- TASK DESCRIPTION -
Look through the material below. Copy each line that contains the string "moved".

- DATASET EXTRACT -

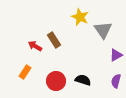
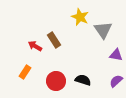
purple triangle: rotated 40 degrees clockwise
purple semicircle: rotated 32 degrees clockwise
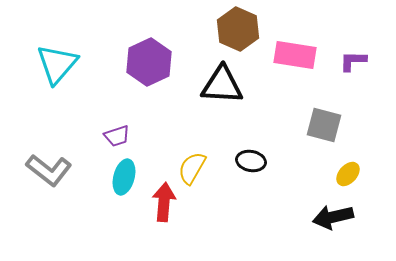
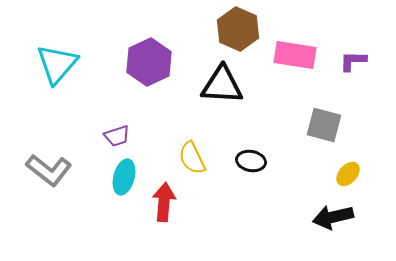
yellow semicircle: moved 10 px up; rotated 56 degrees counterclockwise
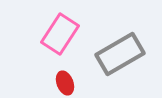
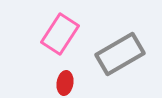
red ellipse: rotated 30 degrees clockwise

--

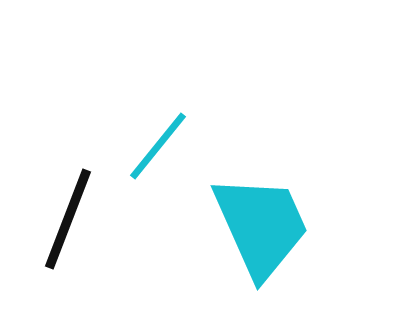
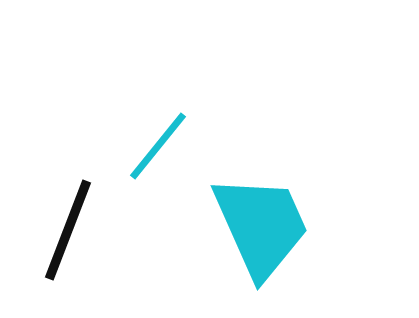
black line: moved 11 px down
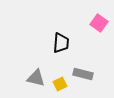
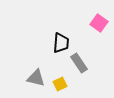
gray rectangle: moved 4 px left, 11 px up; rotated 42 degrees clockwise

- ANSWER AREA -
yellow semicircle: moved 10 px up; rotated 56 degrees counterclockwise
black line: moved 11 px down
gray rectangle: moved 4 px left, 11 px up; rotated 42 degrees clockwise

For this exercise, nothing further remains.